▸ **The data**
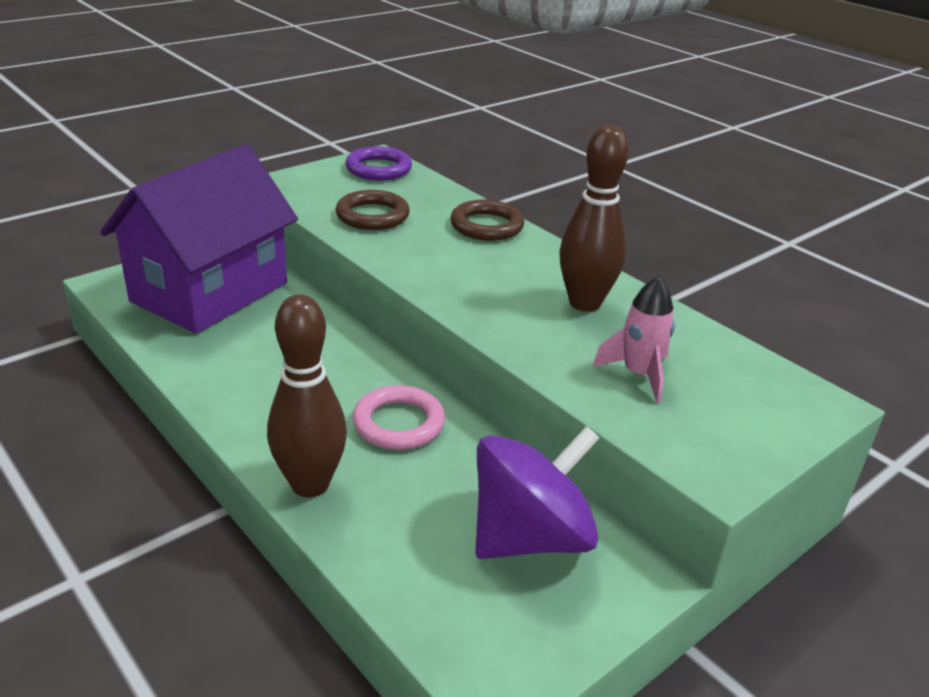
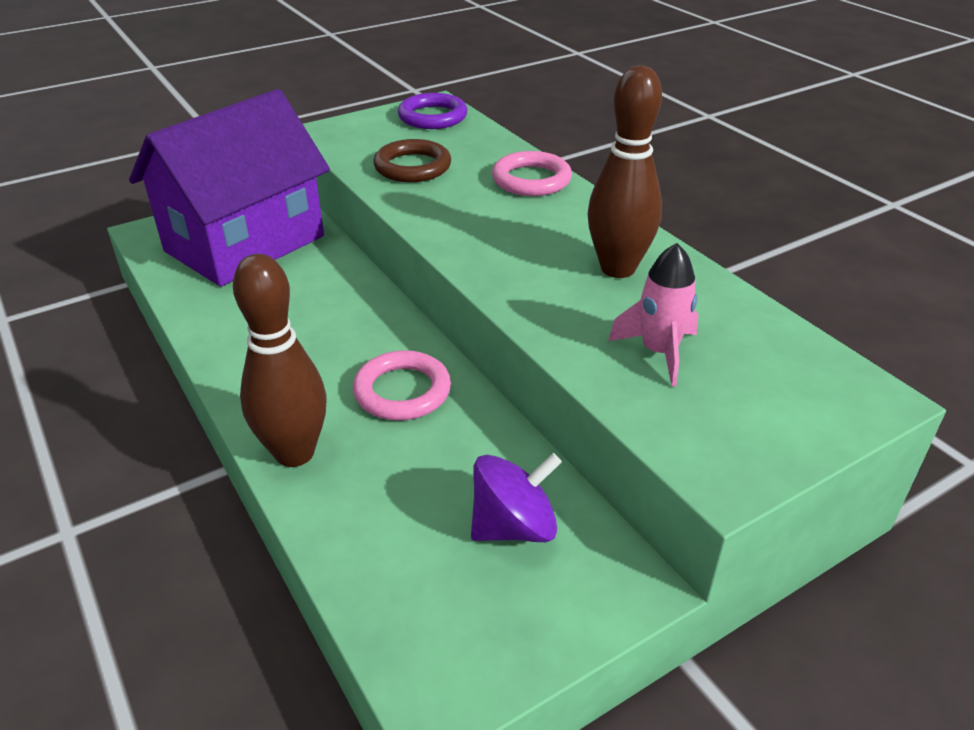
camera: 10 degrees right, 5 degrees up
(486, 226) = (531, 180): brown ring -> pink ring
(530, 537) = (514, 526): purple spinning top -> purple spinning top, size x0.65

▸ **Goal of the exercise**
An exact, word-for-word version of the material is required, free of pictures.

▸ **Answer to the problem**
camera: 10 degrees right, 5 degrees up
(486, 226) = (531, 180): brown ring -> pink ring
(530, 537) = (514, 526): purple spinning top -> purple spinning top, size x0.65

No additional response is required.